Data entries
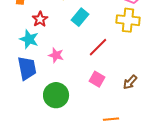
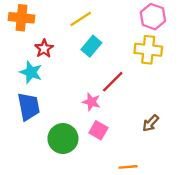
pink star: (56, 55) -> (91, 102), moved
pink square: (97, 79) -> (98, 130), moved

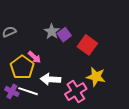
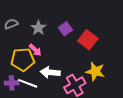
gray star: (52, 31) -> (38, 28), moved
yellow pentagon: (22, 67) -> (23, 59), turned 30
purple cross: (12, 91) -> (12, 83), turned -32

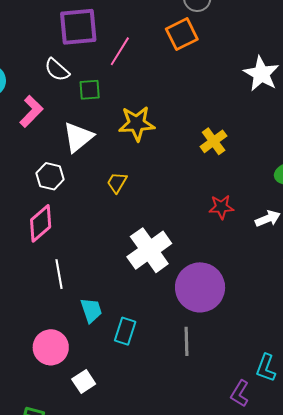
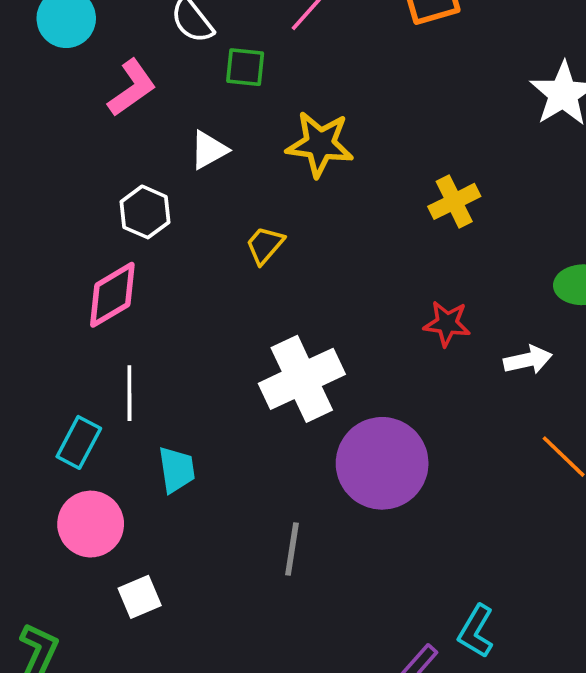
white triangle: (78, 137) -> (209, 150), size x0.7
cyan rectangle: (125, 331) -> (79, 442), moved
gray line: (187, 341) -> (292, 549), moved

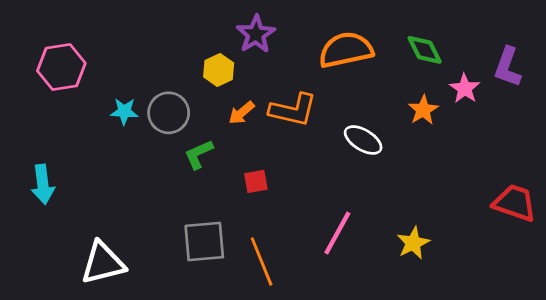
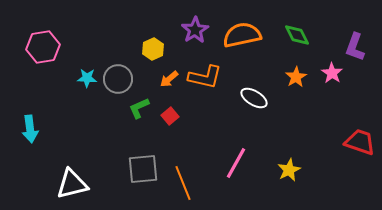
purple star: (256, 34) -> (195, 30), moved
pink star: (465, 89) -> (332, 73), moved
red square: (256, 181) -> (170, 116), moved, turned -30

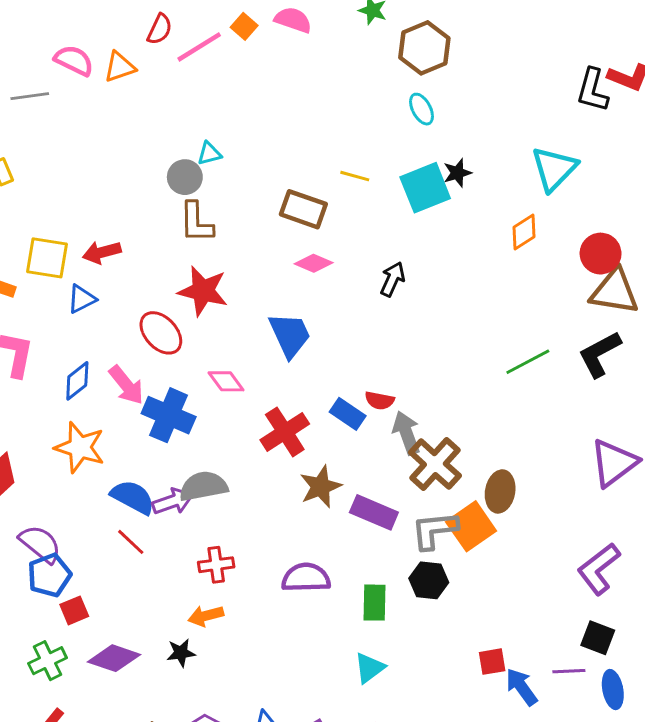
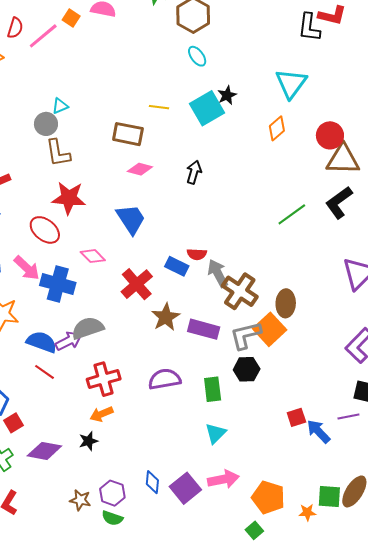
red cross: (216, 565) -> (104, 379), size x1.4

How to complete this task – An exact copy of every record above is needed, with all pictures left out.

Solution –
pink star: (56, 55) -> (91, 102), moved
pink square: (97, 79) -> (98, 130), moved

gray star: (52, 31) -> (38, 28), moved
yellow pentagon: (22, 67) -> (23, 59), turned 30
purple cross: (12, 91) -> (12, 83), turned -32

white triangle: (78, 137) -> (209, 150), size x0.7
cyan rectangle: (125, 331) -> (79, 442), moved
gray line: (187, 341) -> (292, 549), moved

purple star: (256, 34) -> (195, 30), moved
pink star: (465, 89) -> (332, 73), moved
red square: (256, 181) -> (170, 116), moved, turned -30

red cross: (216, 565) -> (104, 379), size x1.4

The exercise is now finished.